• _Instructions for the task_: Starting at the first line of the material and ending at the line that contains "blue diamond: moved 3 px right, 1 px up", write those lines out again, swapping "yellow circle" for "yellow ring" and leaving everything else unchanged.

• _Given information_:

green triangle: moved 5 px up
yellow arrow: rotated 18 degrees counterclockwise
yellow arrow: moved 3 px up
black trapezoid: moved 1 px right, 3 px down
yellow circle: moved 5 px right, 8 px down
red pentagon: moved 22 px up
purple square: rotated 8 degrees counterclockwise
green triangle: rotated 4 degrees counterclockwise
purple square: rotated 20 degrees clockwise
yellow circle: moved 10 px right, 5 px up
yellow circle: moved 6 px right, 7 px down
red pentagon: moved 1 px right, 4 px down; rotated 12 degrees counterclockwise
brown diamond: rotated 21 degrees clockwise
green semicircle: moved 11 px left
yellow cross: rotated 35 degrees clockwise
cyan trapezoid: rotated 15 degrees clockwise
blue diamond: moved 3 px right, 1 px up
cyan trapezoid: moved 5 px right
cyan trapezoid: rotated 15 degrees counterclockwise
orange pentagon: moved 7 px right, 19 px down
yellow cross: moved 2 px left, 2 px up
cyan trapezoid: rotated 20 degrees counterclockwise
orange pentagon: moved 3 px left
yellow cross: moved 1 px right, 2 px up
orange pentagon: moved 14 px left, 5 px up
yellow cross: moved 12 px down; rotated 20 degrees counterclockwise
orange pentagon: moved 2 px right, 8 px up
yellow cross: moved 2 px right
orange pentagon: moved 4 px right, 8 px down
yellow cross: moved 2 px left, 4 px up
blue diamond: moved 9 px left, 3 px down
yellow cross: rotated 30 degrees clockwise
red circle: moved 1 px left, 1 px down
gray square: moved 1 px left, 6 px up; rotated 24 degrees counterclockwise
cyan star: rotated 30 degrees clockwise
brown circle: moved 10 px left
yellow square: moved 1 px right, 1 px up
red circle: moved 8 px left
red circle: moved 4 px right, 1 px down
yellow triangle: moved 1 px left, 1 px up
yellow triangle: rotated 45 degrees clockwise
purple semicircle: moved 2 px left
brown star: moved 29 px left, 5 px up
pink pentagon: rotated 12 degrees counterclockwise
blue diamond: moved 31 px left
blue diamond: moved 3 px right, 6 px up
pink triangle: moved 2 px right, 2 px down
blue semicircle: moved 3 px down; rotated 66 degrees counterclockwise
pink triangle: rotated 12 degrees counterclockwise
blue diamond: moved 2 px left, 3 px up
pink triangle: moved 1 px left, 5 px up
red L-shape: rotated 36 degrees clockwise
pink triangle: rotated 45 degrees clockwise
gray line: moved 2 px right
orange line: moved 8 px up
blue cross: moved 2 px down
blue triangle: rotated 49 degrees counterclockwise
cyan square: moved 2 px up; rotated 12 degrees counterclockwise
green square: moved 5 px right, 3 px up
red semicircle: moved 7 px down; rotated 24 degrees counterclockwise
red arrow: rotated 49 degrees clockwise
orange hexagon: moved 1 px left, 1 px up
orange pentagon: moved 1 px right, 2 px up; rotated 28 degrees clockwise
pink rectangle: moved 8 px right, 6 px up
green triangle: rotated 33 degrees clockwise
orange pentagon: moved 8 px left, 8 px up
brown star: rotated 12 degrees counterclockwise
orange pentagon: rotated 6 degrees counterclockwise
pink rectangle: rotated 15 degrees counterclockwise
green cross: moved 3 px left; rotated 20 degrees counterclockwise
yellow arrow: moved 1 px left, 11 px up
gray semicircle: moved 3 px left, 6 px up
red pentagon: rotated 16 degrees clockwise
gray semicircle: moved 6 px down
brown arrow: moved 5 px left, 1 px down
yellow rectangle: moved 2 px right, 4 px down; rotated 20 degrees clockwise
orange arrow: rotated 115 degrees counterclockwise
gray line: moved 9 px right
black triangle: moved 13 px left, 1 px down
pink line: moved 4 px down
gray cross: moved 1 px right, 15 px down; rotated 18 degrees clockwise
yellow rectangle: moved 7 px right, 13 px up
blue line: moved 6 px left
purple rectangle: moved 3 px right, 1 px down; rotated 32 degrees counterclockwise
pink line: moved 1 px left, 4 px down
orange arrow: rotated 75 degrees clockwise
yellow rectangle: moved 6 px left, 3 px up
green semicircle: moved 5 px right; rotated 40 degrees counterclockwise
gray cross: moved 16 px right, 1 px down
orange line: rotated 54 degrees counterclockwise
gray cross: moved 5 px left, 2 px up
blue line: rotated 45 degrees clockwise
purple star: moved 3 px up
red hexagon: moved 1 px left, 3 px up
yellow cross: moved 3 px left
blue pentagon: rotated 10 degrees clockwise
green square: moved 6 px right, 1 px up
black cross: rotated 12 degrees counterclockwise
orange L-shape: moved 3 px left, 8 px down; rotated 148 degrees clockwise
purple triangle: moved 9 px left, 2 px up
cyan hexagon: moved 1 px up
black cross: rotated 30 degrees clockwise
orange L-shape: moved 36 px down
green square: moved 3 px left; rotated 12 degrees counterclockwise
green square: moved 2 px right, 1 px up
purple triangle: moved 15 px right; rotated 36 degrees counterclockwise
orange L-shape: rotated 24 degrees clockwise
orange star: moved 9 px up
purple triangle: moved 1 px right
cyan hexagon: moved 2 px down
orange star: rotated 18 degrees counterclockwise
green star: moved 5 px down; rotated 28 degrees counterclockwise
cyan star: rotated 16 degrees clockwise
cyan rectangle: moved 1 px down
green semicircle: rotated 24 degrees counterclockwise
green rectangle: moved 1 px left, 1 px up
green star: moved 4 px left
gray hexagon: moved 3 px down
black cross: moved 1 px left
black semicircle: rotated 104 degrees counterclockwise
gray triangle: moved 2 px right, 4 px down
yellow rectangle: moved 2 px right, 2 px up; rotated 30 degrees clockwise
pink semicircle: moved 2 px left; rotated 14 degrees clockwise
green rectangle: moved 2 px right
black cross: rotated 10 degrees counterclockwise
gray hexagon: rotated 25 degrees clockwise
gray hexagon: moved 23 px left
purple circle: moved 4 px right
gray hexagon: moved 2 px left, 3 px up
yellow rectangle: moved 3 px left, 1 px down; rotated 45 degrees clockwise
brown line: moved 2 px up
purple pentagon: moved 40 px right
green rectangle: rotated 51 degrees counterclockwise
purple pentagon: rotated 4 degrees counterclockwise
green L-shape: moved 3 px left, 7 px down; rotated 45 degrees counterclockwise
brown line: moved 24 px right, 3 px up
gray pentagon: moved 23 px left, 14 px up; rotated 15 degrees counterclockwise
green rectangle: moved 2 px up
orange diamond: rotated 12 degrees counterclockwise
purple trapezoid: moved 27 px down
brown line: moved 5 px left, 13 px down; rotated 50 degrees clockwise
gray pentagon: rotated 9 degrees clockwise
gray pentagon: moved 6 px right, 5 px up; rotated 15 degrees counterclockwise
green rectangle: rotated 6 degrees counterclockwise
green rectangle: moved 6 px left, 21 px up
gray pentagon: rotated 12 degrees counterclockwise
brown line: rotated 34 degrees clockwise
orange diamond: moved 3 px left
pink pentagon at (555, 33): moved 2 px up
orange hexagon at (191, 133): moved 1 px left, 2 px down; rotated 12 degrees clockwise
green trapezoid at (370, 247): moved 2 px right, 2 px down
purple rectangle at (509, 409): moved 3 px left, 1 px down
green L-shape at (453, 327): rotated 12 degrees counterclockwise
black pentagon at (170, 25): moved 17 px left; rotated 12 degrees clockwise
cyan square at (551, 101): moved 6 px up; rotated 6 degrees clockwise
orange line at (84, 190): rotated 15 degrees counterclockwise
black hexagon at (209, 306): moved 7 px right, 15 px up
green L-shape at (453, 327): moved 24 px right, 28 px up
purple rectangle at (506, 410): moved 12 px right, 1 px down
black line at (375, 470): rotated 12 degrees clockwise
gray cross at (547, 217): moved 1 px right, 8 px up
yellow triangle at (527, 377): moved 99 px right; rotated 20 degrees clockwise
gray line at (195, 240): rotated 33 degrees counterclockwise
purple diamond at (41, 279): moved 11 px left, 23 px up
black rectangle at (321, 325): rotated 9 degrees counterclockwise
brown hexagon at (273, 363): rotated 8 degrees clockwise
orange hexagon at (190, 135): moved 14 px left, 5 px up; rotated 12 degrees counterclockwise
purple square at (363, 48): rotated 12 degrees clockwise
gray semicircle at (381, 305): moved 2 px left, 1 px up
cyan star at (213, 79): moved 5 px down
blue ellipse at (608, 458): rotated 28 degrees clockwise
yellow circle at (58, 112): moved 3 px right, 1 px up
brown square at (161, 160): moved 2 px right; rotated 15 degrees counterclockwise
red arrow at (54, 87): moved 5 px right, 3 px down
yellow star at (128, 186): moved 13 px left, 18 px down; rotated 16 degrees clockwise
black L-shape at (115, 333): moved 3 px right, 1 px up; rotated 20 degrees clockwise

• _Solved problem_:
green triangle: moved 5 px up
yellow arrow: rotated 18 degrees counterclockwise
yellow arrow: moved 3 px up
black trapezoid: moved 1 px right, 3 px down
yellow ring: moved 5 px right, 8 px down
red pentagon: moved 22 px up
purple square: rotated 8 degrees counterclockwise
green triangle: rotated 4 degrees counterclockwise
purple square: rotated 20 degrees clockwise
yellow ring: moved 10 px right, 5 px up
yellow ring: moved 6 px right, 7 px down
red pentagon: moved 1 px right, 4 px down; rotated 12 degrees counterclockwise
brown diamond: rotated 21 degrees clockwise
green semicircle: moved 11 px left
yellow cross: rotated 35 degrees clockwise
cyan trapezoid: rotated 15 degrees clockwise
blue diamond: moved 3 px right, 1 px up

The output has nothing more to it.